Copy the listing exactly, leaving out every picture.

Information provided:
**********

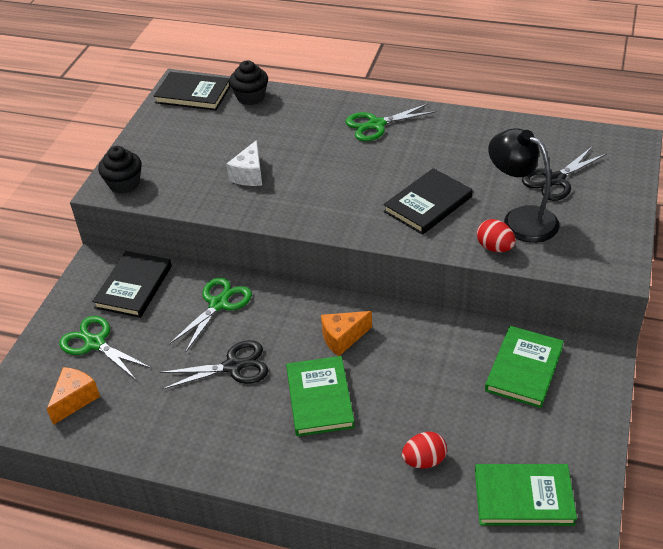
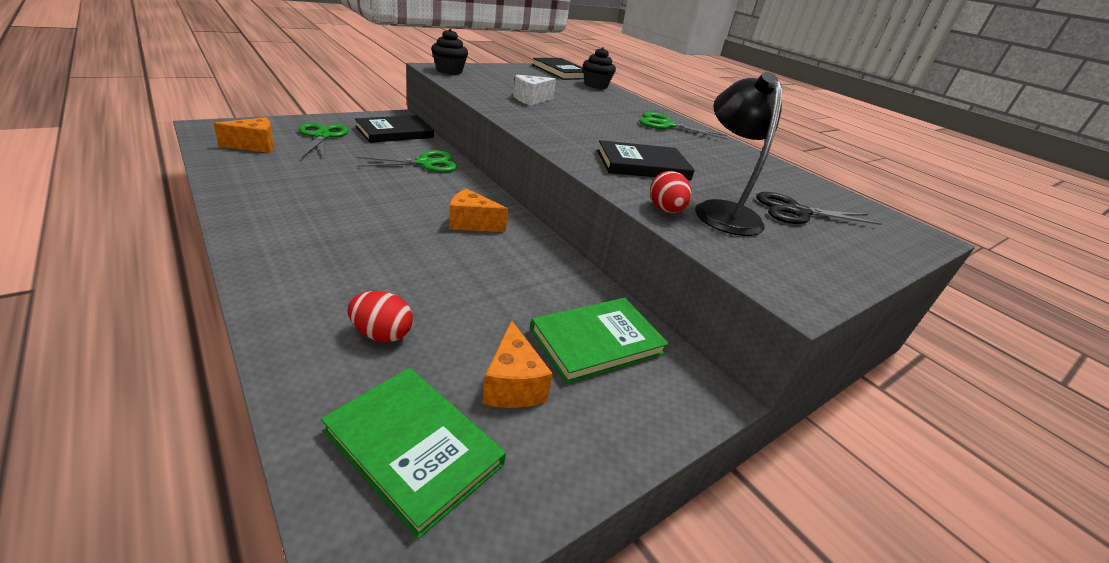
camera: 30 degrees right, 10 degrees down
(233, 366) = (370, 189): black scissors -> none
(319, 398) = (387, 239): green book -> none
(519, 430) = (512, 384): none -> orange cheese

**********

Expected answer:
camera: 30 degrees right, 10 degrees down
(233, 366) = (370, 189): black scissors -> none
(319, 398) = (387, 239): green book -> none
(519, 430) = (512, 384): none -> orange cheese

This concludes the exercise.